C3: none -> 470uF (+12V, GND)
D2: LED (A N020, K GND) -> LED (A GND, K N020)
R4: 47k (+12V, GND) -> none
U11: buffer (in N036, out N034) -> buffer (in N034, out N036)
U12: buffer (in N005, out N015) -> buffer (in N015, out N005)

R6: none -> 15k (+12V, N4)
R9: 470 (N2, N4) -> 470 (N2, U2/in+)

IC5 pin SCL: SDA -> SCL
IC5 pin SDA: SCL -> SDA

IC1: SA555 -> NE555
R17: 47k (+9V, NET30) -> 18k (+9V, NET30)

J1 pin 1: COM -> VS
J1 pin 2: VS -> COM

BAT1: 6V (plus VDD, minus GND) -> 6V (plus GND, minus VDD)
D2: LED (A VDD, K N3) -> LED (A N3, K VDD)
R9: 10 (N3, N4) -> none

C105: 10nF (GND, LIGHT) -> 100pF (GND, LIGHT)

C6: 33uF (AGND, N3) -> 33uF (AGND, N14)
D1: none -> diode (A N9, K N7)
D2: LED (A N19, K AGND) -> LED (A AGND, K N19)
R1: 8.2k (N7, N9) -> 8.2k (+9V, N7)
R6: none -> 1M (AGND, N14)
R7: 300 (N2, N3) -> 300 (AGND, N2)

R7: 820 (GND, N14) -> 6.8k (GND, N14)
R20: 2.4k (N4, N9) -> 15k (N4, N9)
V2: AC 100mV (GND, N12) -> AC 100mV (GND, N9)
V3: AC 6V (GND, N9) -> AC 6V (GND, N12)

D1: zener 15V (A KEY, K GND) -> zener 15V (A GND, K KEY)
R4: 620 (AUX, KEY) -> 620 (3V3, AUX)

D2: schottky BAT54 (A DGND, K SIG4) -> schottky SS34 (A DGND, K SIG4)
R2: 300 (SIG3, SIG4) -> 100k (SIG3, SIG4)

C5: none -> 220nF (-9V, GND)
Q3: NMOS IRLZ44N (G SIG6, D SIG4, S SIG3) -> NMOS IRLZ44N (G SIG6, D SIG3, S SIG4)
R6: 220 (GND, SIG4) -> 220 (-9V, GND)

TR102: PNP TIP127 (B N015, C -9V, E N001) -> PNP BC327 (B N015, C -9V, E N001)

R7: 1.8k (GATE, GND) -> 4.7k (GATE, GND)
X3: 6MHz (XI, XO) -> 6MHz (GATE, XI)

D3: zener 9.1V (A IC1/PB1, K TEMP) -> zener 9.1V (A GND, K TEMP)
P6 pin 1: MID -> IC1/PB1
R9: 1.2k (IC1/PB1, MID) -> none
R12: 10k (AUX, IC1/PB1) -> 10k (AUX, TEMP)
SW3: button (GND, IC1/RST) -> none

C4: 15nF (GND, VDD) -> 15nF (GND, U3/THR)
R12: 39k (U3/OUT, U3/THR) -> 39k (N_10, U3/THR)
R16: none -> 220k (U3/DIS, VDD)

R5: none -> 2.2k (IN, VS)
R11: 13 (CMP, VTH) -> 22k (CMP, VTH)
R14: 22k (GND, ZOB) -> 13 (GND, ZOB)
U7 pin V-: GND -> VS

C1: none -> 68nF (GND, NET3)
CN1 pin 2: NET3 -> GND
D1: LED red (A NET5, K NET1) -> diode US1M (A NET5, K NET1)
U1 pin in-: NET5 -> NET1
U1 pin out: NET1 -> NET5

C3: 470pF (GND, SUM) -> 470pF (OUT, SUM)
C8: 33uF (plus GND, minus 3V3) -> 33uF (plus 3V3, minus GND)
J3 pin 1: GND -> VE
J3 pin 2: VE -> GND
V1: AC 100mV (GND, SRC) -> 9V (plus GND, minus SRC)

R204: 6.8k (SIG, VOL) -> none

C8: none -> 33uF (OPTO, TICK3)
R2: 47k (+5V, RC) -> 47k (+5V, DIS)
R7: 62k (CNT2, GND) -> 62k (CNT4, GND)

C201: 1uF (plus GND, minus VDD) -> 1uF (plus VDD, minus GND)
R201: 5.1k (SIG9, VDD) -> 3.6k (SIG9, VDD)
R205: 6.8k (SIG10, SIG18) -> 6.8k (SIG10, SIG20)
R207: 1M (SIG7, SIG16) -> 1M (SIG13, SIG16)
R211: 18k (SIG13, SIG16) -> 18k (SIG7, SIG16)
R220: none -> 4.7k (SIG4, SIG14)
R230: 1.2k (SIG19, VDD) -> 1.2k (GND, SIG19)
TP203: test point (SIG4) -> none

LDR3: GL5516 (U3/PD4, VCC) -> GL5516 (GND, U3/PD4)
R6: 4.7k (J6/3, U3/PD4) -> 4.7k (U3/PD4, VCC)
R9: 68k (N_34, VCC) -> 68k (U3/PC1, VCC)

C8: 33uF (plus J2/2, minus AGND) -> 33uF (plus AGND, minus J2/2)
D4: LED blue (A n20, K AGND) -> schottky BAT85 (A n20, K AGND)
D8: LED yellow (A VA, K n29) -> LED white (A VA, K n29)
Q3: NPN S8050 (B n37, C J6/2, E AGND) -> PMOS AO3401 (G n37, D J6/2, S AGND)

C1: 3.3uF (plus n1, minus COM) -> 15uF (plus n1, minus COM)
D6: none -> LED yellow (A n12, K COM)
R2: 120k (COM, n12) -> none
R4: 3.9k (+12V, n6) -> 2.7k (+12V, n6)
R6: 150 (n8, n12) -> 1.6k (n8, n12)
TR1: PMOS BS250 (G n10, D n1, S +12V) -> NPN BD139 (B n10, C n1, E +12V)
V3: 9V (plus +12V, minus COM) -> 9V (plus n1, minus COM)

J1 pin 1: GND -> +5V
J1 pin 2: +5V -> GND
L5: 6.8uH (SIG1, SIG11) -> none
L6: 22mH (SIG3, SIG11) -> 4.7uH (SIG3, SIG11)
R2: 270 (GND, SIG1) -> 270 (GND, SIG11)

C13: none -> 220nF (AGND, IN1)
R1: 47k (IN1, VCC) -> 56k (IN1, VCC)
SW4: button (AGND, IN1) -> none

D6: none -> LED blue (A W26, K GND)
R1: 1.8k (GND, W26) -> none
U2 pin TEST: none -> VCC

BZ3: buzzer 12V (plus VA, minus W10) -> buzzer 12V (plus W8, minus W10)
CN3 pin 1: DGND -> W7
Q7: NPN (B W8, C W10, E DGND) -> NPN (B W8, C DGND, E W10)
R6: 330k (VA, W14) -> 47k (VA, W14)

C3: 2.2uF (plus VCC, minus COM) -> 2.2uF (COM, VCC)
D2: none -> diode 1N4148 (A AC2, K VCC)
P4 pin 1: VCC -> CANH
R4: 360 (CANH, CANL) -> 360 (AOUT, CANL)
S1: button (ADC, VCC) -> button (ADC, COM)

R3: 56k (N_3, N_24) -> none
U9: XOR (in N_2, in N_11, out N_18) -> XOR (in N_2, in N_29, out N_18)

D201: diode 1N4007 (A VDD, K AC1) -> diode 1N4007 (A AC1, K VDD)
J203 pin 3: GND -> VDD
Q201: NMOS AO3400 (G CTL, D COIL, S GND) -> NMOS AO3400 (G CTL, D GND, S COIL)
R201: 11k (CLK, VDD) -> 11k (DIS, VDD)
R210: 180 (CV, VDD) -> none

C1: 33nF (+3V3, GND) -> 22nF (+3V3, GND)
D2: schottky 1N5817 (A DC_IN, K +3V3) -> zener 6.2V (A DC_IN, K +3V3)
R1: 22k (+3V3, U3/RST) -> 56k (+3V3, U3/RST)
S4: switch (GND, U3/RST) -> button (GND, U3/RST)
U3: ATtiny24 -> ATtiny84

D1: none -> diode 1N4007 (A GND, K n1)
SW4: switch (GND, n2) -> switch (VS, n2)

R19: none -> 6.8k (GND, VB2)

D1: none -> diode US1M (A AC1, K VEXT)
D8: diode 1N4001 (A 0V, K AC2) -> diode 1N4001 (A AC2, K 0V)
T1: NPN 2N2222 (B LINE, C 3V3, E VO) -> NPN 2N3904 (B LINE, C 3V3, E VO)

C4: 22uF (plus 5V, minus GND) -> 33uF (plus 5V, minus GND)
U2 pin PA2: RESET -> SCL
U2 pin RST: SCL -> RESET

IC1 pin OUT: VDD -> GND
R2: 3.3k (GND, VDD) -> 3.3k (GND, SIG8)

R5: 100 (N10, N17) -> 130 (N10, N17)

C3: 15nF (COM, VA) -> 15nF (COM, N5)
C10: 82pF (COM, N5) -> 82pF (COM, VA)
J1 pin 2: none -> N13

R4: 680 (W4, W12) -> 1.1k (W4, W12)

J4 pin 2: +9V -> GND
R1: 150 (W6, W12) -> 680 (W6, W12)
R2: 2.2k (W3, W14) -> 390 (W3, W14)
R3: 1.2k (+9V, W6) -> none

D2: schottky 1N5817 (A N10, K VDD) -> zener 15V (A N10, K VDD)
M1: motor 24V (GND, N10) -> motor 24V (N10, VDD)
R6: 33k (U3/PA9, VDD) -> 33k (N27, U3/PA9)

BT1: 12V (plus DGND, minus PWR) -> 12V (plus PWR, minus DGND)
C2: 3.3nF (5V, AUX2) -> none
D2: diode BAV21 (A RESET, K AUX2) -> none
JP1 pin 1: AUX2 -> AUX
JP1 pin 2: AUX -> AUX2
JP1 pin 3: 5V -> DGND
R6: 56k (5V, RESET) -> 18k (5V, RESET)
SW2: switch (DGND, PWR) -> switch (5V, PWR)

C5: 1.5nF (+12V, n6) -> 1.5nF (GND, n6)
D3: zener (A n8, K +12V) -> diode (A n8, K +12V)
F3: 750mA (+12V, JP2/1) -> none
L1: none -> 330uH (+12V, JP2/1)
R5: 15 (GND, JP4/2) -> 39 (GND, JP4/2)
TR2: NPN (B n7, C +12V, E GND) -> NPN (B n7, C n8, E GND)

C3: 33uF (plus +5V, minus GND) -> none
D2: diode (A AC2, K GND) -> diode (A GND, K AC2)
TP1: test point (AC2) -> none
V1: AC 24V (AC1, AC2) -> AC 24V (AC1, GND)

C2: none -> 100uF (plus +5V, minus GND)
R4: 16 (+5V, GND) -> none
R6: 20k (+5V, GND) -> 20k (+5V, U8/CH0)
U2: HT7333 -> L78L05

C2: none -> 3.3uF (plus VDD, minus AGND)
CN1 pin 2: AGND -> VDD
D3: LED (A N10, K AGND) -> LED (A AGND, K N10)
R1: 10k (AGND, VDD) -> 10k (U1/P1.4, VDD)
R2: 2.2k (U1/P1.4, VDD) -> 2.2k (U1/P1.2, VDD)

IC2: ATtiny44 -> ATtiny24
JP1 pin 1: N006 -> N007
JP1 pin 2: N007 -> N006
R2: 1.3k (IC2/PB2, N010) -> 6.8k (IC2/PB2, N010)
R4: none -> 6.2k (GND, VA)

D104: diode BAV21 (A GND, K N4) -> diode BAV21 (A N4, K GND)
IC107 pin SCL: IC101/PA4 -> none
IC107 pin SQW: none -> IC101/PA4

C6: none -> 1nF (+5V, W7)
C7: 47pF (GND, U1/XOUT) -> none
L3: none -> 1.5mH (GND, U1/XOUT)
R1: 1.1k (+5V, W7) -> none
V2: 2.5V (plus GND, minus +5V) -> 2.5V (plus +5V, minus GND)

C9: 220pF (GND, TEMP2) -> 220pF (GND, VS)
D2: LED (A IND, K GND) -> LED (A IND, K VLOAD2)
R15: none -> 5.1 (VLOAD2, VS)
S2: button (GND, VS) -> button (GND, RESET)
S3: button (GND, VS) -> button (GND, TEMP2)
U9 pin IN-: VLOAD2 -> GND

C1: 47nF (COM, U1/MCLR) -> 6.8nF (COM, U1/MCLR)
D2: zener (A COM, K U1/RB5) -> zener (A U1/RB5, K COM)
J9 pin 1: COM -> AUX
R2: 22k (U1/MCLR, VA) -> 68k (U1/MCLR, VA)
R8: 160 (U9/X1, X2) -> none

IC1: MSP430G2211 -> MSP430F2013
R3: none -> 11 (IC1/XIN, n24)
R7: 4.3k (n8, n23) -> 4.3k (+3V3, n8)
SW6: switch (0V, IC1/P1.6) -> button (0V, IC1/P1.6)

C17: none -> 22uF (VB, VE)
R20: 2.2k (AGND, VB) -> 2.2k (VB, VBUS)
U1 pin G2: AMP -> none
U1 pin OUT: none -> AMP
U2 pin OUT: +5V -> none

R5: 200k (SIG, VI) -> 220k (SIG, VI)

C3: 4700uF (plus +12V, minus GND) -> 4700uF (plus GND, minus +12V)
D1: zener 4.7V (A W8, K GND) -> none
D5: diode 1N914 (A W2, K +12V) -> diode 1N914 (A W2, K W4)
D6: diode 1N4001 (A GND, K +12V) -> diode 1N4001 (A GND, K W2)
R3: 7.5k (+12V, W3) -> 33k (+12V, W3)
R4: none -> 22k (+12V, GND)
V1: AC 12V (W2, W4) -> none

▶ Assignment: Copy out each line of the entries where the word "button" is found.

▶ Output of the exercise:
SW3: button (GND, IC1/RST) -> none
SW4: button (AGND, IN1) -> none
S1: button (ADC, VCC) -> button (ADC, COM)
S4: switch (GND, U3/RST) -> button (GND, U3/RST)
S2: button (GND, VS) -> button (GND, RESET)
S3: button (GND, VS) -> button (GND, TEMP2)
SW6: switch (0V, IC1/P1.6) -> button (0V, IC1/P1.6)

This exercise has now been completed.